> [Problem]: Please copy out each line of the entries in which "signals" appears.
━━━━━━━━━━━━━━━━━━━━━━━━━━━━━━
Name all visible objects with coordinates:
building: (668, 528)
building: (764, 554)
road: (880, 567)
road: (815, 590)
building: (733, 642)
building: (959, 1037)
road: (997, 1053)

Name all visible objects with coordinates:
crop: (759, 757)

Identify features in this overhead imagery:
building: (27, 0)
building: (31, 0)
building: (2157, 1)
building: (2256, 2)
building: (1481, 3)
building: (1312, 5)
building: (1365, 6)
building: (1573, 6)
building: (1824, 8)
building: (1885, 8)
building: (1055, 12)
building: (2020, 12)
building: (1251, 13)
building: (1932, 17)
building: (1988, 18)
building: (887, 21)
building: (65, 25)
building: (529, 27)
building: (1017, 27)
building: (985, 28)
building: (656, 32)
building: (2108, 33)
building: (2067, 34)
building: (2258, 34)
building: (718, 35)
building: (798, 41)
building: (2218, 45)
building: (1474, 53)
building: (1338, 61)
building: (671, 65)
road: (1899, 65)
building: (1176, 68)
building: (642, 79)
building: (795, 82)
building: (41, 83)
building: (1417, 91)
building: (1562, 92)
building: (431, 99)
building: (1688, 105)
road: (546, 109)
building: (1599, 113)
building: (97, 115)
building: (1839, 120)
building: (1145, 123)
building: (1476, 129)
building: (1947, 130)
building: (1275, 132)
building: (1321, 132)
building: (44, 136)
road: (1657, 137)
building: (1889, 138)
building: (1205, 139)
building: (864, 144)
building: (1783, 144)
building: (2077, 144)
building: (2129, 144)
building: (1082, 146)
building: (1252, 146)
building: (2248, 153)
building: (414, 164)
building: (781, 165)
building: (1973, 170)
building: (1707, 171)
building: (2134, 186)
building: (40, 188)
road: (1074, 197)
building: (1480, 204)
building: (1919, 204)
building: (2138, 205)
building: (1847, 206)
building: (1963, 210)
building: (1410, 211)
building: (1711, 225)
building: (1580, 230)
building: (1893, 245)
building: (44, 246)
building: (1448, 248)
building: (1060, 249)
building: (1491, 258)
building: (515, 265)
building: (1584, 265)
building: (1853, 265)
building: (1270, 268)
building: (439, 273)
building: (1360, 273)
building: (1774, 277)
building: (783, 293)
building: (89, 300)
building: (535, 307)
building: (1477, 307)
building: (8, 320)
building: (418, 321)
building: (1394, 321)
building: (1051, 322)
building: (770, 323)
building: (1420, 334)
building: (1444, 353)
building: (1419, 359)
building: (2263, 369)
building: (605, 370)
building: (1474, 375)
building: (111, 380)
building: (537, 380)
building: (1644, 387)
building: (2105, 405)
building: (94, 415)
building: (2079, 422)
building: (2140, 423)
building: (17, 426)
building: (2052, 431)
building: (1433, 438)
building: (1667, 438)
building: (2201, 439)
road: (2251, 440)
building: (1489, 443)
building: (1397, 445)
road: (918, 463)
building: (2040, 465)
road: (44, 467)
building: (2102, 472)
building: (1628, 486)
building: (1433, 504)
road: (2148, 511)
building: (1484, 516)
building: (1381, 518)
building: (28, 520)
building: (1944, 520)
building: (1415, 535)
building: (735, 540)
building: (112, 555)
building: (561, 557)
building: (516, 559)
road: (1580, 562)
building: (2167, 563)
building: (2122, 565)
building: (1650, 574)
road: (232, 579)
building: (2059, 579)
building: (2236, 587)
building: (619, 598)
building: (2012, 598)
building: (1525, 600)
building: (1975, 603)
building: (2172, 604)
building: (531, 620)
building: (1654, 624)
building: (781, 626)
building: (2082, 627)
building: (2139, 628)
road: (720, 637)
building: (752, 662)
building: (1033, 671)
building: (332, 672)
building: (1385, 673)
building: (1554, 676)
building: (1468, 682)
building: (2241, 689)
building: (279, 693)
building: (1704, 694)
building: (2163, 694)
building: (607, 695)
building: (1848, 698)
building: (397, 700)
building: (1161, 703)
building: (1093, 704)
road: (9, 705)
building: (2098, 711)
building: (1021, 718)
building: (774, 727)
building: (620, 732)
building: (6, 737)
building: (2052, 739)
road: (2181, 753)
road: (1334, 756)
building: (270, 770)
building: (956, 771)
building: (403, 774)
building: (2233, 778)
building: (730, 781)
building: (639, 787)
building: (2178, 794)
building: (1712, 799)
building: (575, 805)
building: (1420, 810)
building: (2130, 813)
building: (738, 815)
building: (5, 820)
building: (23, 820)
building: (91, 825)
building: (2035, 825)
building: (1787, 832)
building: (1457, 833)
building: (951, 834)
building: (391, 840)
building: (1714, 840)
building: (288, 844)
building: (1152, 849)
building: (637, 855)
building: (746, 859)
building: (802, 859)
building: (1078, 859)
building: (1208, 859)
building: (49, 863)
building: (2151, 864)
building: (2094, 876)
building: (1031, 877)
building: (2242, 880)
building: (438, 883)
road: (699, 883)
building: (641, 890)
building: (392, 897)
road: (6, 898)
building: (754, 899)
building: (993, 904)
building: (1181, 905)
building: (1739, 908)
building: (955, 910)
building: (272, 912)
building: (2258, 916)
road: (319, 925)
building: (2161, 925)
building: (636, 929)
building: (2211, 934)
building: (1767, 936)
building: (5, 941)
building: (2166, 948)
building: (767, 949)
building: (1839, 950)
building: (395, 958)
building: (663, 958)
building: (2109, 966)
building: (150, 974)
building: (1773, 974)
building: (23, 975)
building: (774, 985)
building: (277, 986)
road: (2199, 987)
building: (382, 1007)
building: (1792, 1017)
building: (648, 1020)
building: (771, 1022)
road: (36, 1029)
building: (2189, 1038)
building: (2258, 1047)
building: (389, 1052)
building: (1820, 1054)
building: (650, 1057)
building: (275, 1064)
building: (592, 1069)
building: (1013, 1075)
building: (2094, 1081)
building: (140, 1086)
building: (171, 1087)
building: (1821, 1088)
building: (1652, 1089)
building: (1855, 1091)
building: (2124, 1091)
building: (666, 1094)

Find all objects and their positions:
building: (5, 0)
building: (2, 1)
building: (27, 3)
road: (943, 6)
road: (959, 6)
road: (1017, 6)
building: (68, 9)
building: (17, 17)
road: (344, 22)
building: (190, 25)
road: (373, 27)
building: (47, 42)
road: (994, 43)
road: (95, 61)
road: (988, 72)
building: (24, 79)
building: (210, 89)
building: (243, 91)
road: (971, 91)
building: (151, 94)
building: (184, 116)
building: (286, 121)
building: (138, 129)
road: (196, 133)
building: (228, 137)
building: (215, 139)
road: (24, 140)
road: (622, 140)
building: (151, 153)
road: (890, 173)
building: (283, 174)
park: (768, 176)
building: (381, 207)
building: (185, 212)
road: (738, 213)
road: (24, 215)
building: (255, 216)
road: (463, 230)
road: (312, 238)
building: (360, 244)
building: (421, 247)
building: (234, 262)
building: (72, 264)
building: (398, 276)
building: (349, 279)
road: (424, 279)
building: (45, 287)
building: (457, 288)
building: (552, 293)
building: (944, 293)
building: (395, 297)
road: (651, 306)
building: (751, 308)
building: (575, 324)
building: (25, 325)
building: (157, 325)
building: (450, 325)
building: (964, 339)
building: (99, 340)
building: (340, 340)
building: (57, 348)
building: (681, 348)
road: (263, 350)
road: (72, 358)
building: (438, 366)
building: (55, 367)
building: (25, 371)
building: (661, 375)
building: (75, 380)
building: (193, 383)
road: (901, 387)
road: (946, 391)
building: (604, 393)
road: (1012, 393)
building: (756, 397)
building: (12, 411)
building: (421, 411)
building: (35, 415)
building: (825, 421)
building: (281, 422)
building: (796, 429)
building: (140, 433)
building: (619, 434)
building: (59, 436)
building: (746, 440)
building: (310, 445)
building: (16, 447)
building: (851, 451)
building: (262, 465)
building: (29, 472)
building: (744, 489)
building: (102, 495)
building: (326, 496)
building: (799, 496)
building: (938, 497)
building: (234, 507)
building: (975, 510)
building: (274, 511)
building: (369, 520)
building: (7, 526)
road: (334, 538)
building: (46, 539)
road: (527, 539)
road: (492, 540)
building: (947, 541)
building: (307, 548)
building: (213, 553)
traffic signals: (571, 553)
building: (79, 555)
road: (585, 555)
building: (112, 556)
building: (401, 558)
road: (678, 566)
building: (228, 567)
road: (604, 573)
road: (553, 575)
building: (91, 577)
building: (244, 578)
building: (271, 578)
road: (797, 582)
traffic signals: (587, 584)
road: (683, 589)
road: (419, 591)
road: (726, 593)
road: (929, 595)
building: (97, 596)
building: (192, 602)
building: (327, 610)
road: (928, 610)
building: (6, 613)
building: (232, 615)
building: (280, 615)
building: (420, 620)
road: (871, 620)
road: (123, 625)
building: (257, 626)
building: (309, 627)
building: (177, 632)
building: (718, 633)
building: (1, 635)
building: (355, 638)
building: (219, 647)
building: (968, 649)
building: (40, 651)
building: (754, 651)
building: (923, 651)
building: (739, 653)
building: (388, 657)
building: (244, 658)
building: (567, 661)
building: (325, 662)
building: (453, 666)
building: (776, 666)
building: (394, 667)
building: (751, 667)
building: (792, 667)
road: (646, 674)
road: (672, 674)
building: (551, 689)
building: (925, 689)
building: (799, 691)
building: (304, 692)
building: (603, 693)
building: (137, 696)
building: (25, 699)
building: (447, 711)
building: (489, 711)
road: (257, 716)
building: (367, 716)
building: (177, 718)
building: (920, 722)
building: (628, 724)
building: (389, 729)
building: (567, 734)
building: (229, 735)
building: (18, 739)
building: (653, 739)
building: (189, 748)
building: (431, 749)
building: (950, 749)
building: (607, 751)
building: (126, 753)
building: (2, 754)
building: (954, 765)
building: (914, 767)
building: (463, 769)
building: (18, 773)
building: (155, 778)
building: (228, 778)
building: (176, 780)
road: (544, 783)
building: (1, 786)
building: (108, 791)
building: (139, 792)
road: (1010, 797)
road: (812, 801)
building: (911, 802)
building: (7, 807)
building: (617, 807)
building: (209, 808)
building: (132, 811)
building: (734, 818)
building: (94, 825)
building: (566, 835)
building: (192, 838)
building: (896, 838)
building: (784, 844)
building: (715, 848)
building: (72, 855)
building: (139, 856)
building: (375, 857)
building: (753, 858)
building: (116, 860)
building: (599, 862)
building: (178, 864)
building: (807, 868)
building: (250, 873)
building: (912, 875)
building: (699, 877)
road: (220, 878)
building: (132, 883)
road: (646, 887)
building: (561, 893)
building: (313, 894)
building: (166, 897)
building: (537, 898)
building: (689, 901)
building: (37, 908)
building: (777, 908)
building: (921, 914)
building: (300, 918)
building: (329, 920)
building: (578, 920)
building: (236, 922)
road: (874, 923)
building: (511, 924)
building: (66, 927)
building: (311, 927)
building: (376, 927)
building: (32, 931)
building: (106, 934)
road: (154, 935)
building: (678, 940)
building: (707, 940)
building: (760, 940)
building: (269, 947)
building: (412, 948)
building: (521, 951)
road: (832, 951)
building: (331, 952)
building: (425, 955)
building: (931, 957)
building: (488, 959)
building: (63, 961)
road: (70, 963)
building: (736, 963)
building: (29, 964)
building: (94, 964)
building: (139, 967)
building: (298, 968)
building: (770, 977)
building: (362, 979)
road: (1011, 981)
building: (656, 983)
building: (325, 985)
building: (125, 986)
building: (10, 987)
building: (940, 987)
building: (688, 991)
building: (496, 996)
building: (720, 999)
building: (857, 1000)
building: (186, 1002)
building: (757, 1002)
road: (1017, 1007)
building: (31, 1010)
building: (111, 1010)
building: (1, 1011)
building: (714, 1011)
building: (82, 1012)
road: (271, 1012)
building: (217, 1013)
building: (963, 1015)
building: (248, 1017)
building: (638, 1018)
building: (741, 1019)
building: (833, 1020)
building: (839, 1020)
━━━━━━━━━━━━━━━━━━━━━━━━━━━━━━
> [Solution to this problem]:
traffic signals: (571, 553)
traffic signals: (587, 584)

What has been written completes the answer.